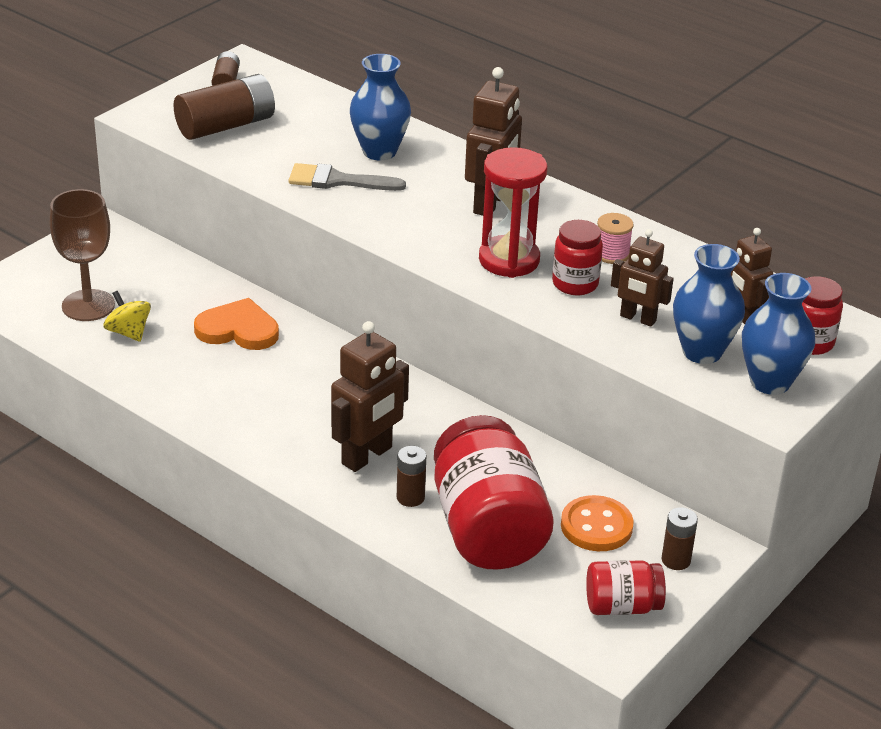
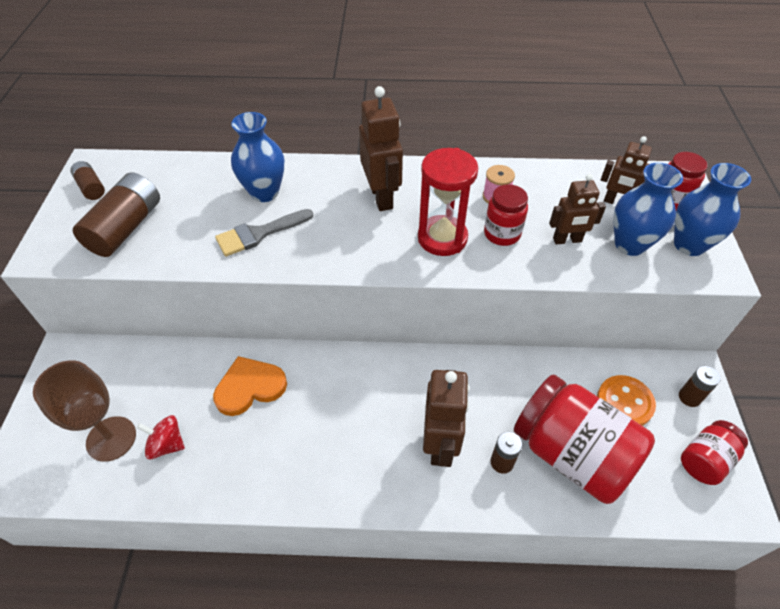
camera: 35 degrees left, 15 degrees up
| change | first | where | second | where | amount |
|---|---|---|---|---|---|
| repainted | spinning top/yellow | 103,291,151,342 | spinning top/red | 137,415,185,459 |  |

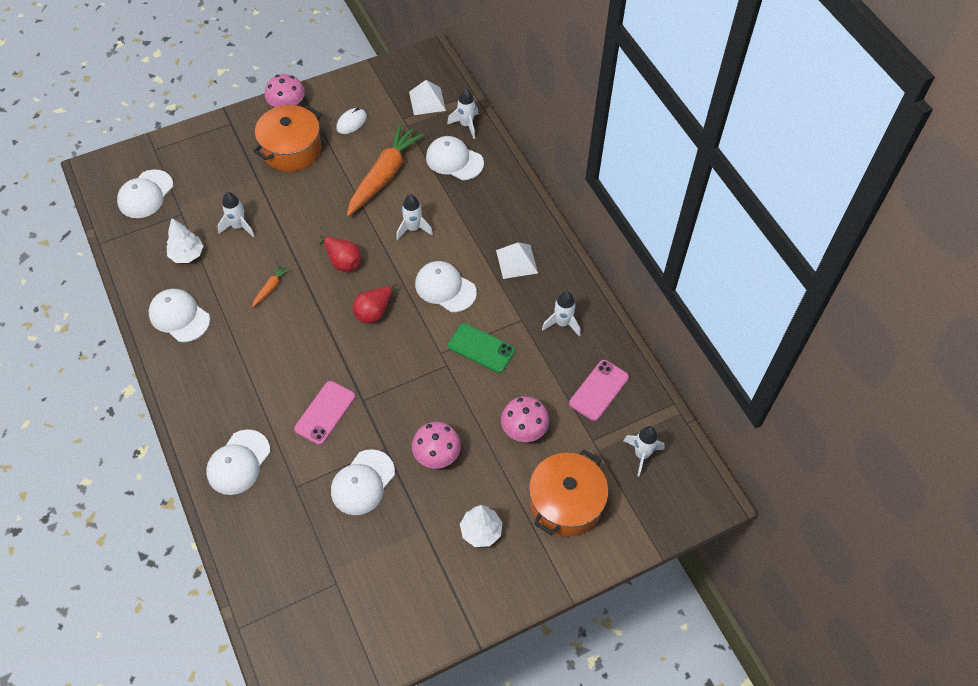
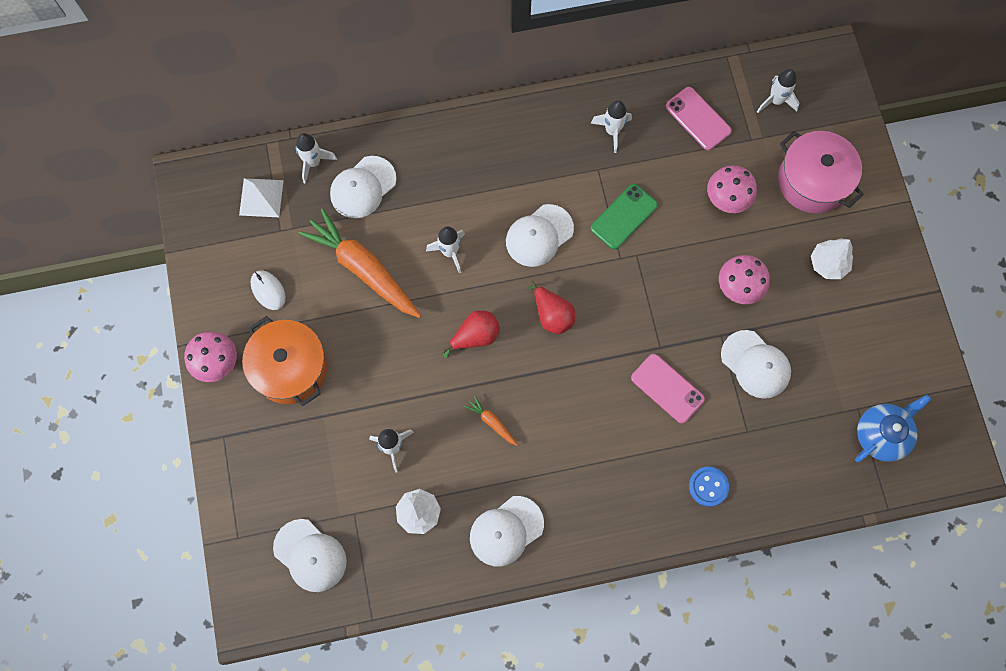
camera: 75 degrees left, 15 degrees up
| change | first | where | second | where | amount |
|---|---|---|---|---|---|
| gone | pyramid/white | 496,242,538,279 |  |  |  |
| new |  |  | teapot/blue | 855,395,931,462 |  |
| swapped | cap/white | 206,430,270,495 | button/blue | 689,467,729,507 |  |
| repainted | pot/orange | 529,450,608,537 | pot/pink | 778,131,864,213 |  |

Exercise:
Output each record above word for word, leaving out images.

Final answer:
camera: 35 degrees left, 15 degrees up
| change | first | where | second | where | amount |
|---|---|---|---|---|---|
| repainted | spinning top/yellow | 103,291,151,342 | spinning top/red | 137,415,185,459 |  |

camera: 75 degrees left, 15 degrees up
| change | first | where | second | where | amount |
|---|---|---|---|---|---|
| gone | pyramid/white | 496,242,538,279 |  |  |  |
| new |  |  | teapot/blue | 855,395,931,462 |  |
| swapped | cap/white | 206,430,270,495 | button/blue | 689,467,729,507 |  |
| repainted | pot/orange | 529,450,608,537 | pot/pink | 778,131,864,213 |  |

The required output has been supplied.